Problem details> Pick out every line in the entries that contains the string "kern", and copy each such line in full.

Extracted data entries>

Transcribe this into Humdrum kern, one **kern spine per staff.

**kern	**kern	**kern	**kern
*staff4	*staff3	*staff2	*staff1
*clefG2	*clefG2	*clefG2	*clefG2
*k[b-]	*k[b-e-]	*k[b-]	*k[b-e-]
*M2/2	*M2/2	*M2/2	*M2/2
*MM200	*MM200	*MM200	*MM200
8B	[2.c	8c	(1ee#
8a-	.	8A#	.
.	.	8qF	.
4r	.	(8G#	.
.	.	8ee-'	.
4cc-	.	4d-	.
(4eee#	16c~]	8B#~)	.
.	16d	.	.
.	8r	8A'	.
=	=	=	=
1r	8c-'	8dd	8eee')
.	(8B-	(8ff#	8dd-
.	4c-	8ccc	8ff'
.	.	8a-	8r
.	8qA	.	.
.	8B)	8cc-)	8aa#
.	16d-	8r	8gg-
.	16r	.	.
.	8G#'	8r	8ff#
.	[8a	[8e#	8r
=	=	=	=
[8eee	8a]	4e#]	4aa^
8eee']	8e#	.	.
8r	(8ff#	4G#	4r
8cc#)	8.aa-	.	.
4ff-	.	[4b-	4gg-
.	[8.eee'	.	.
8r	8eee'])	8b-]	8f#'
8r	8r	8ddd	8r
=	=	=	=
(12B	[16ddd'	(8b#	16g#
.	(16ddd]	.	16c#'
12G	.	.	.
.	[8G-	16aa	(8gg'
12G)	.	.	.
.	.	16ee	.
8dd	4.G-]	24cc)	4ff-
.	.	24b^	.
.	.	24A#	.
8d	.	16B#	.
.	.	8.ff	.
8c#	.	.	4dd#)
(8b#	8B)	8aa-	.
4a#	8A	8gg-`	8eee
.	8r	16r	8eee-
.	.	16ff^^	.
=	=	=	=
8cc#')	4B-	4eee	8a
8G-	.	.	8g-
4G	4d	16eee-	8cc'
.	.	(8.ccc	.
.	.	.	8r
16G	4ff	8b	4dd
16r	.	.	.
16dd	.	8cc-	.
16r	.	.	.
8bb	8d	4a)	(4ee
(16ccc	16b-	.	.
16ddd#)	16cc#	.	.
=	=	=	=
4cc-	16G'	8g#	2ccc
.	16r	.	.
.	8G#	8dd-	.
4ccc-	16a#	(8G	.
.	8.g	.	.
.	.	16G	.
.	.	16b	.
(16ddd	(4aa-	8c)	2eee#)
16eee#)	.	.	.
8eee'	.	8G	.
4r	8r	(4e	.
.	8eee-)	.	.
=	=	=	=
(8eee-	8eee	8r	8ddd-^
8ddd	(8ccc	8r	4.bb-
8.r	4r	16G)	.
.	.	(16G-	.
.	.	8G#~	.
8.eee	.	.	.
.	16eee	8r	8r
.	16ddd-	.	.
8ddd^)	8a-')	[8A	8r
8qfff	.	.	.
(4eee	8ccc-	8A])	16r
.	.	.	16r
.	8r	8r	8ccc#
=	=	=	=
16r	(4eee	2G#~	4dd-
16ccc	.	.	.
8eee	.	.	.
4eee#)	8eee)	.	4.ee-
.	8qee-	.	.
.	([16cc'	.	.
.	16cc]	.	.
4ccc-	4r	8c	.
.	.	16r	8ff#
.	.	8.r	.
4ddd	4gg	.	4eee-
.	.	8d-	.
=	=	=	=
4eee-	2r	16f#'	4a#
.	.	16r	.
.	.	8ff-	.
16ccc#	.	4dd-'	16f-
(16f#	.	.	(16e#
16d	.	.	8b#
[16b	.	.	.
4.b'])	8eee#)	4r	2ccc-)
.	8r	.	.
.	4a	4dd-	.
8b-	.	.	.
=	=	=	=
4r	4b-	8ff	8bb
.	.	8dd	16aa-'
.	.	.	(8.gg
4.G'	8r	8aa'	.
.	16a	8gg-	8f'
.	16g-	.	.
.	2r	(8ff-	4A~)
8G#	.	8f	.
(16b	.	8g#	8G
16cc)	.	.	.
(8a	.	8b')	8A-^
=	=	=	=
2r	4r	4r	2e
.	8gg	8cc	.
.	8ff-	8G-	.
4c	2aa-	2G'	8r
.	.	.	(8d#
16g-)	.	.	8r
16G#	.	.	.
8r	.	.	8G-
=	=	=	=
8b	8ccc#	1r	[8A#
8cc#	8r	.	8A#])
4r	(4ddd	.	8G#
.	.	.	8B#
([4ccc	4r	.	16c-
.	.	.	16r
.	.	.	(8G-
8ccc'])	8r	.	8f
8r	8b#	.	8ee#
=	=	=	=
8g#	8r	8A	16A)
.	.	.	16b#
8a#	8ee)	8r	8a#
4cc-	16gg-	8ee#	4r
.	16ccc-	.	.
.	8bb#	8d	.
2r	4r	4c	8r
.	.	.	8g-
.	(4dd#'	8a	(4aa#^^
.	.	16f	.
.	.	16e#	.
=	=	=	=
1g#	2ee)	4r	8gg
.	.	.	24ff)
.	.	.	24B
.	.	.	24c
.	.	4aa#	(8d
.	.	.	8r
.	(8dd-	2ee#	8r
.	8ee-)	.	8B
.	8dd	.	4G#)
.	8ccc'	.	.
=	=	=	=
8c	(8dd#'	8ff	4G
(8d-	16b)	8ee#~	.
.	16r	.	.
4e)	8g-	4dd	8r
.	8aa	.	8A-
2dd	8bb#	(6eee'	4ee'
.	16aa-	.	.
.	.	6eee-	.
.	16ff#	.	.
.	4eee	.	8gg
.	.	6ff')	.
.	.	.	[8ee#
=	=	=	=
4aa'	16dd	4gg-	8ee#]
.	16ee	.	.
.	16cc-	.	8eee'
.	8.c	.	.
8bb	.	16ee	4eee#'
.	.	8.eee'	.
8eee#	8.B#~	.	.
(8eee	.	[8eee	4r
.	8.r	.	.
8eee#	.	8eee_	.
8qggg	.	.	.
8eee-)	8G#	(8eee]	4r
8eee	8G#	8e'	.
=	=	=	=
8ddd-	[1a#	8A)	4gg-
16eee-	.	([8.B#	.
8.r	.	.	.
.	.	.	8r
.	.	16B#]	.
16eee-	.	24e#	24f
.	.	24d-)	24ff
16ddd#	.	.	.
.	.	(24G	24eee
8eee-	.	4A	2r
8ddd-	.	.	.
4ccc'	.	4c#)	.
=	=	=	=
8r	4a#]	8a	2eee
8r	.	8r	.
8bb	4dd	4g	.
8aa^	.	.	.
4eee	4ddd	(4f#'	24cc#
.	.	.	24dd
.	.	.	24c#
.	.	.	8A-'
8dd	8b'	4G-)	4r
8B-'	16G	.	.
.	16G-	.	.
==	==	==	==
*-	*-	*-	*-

Output below>
Transcribe this into Humdrum kern, one **kern spine per staff.
**kern	**kern	**kern	**kern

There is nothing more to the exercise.